(TASK INPUT begins)

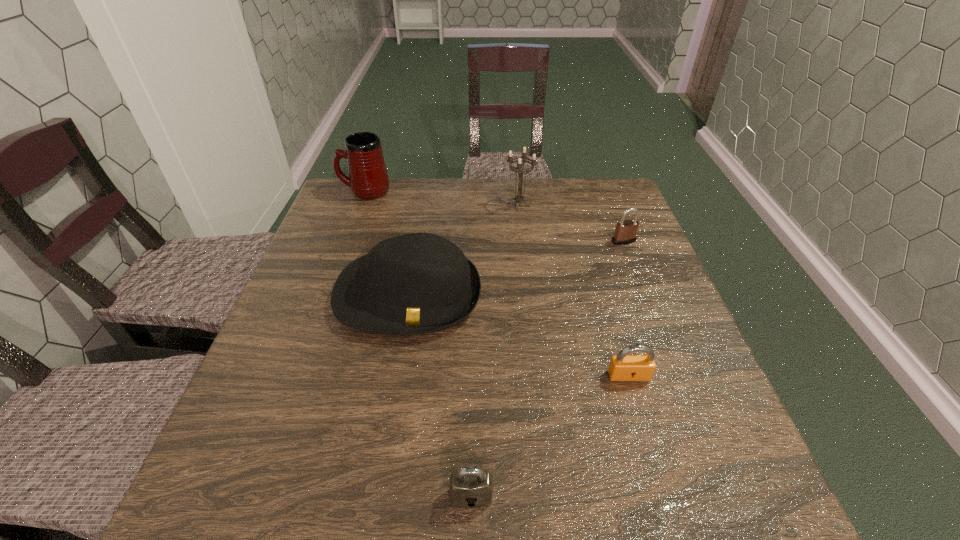
You are a GUI agent. You are given a task and a screenshot of the screen. Output one action in this format:
    pyautogui.click(x=<x>, y=<y>)
    Task: Click on the free region located on the right of the fourth object from left to right
    The width and height of the screenshot is (960, 540).
    Given the screenshot: What is the action you would take?
    point(596,205)

This screenshot has width=960, height=540. Find the location of `free space located on the front-facing side of the third tallest object`. free space located on the front-facing side of the third tallest object is located at coordinates (394, 385).

At what (x,y) coordinates should I click in order to perform the action: click on vacant region located 0.310m on the left of the fourth nearest object. Please return your answer as a coordinate pair (x, y). The height and width of the screenshot is (540, 960). Looking at the image, I should click on (495, 241).

At what (x,y) coordinates should I click in order to perform the action: click on vacant space situated to unlock the second padlock from left to right from the front. Please return your answer as a coordinate pair (x, y). The width and height of the screenshot is (960, 540). Looking at the image, I should click on (643, 424).

You are a GUI agent. You are given a task and a screenshot of the screen. Output one action in this format:
    pyautogui.click(x=<x>, y=<y>)
    Task: Click on the mug that is at the far edge
    
    Given the screenshot: What is the action you would take?
    pyautogui.click(x=368, y=178)

Identify the location of candle holder positioned at the far edge. The width and height of the screenshot is (960, 540). point(519,198).

Locate an element on the screen. object at the near edge is located at coordinates (470, 487).

Where is `mug that is at the left edge`? Image resolution: width=960 pixels, height=540 pixels. mug that is at the left edge is located at coordinates (368, 178).

Identify the location of fedora that is at the left edge. (418, 283).

At what (x,y) coordinates should I click in order to perform the action: click on object that is at the far left corner. Please return your answer as a coordinate pair (x, y). Looking at the image, I should click on (368, 178).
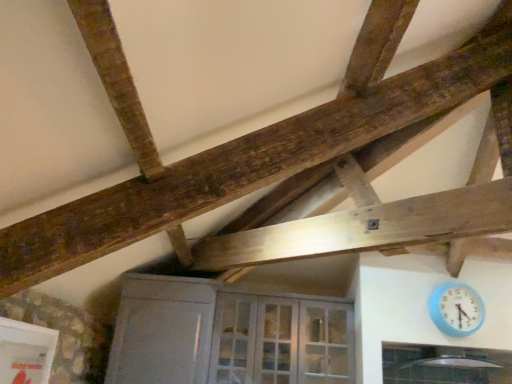
Question: Can you confirm if white glass door at center is positioned to the right of clear glass window at lower center?

Choices:
 (A) no
 (B) yes

Answer: (A)

Question: Can you confirm if white glass door at center is smaller than clear glass window at lower center?

Choices:
 (A) no
 (B) yes

Answer: (A)

Question: Is white glass door at center not near clear glass window at lower center?

Choices:
 (A) no
 (B) yes

Answer: (A)

Question: Does white glass door at center come behind clear glass window at lower center?

Choices:
 (A) no
 (B) yes

Answer: (B)

Question: Is white glass door at center in contact with clear glass window at lower center?

Choices:
 (A) yes
 (B) no

Answer: (B)

Question: Is white glass door at center outside clear glass window at lower center?

Choices:
 (A) yes
 (B) no

Answer: (A)

Question: Is blue plastic wall clock at lower right not within white glass door at center?

Choices:
 (A) no
 (B) yes

Answer: (B)

Question: Does blue plastic wall clock at lower right have a larger size compared to white glass door at center?

Choices:
 (A) no
 (B) yes

Answer: (A)

Question: Is blue plastic wall clock at lower right at the right side of white glass door at center?

Choices:
 (A) yes
 (B) no

Answer: (A)

Question: From a real-world perspective, does blue plastic wall clock at lower right sit lower than white glass door at center?

Choices:
 (A) yes
 (B) no

Answer: (B)

Question: Is blue plastic wall clock at lower right aimed at white glass door at center?

Choices:
 (A) yes
 (B) no

Answer: (B)

Question: From the image's perspective, is blue plastic wall clock at lower right on top of white glass door at center?

Choices:
 (A) no
 (B) yes

Answer: (B)

Question: Is clear glass window at lower center at the left side of white glass door at center?

Choices:
 (A) yes
 (B) no

Answer: (B)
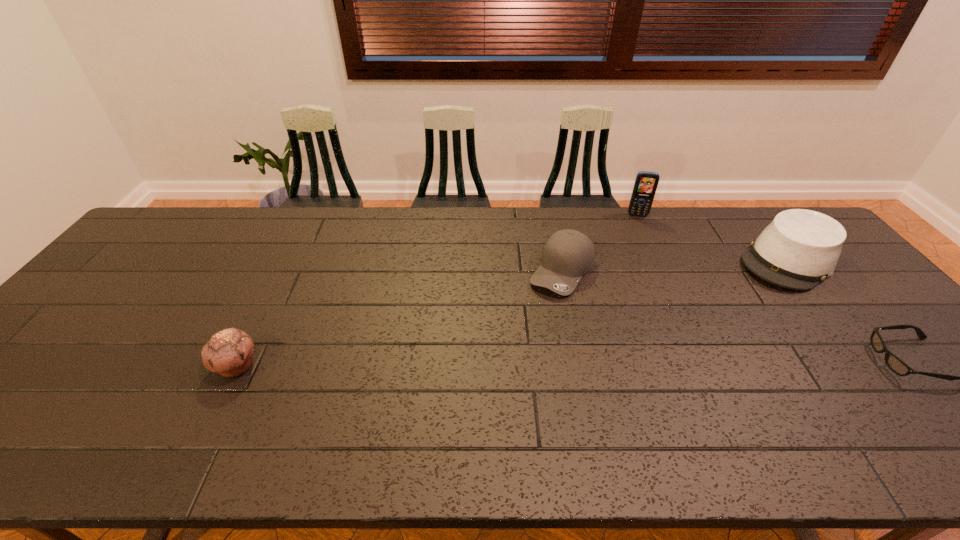
Where is `object that is at the right edge`? Image resolution: width=960 pixels, height=540 pixels. object that is at the right edge is located at coordinates (800, 248).

What are the coordinates of `object that is at the far right corner` in the screenshot? It's located at (800, 248).

I want to click on free space at the far edge of the desktop, so click(x=522, y=229).

Locate an element on the screen. vacant space at the near edge of the desktop is located at coordinates (179, 390).

The width and height of the screenshot is (960, 540). Identify the location of vacant space at the left edge. (161, 271).

You are a GUI agent. You are given a task and a screenshot of the screen. Output one action in this format:
    pyautogui.click(x=<x>, y=<y>)
    Task: Click on the free spot between the baseball cap and the cellular telephone
    
    Given the screenshot: What is the action you would take?
    pyautogui.click(x=600, y=243)

The width and height of the screenshot is (960, 540). In order to click on blank region between the second shortest object and the baseball cap in this screenshot , I will do `click(399, 318)`.

Where is `free space between the hat and the third object from left to right`? This screenshot has width=960, height=540. free space between the hat and the third object from left to right is located at coordinates coord(712,238).

You are a GUI agent. You are given a task and a screenshot of the screen. Output one action in this format:
    pyautogui.click(x=<x>, y=<y>)
    Task: Click on the free space between the tallest object and the fourth object from right to left
    
    Given the screenshot: What is the action you would take?
    pyautogui.click(x=600, y=243)

Locate an element on the screen. The width and height of the screenshot is (960, 540). free space between the second object from left to right and the muffin is located at coordinates (399, 318).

(TASK INPUT ends)

#### [TASK DETAILS]
Gather every line of the items above that contains the word "element", and treat uppercase and lowercase as different.

#### [FINISHED EXERCISE]
Locate an element on the screen. object at the near edge is located at coordinates (470, 487).
Locate an element on the screen. vacant space at the near edge of the desktop is located at coordinates (179, 390).
Locate an element on the screen. The width and height of the screenshot is (960, 540). free space between the second object from left to right and the muffin is located at coordinates (399, 318).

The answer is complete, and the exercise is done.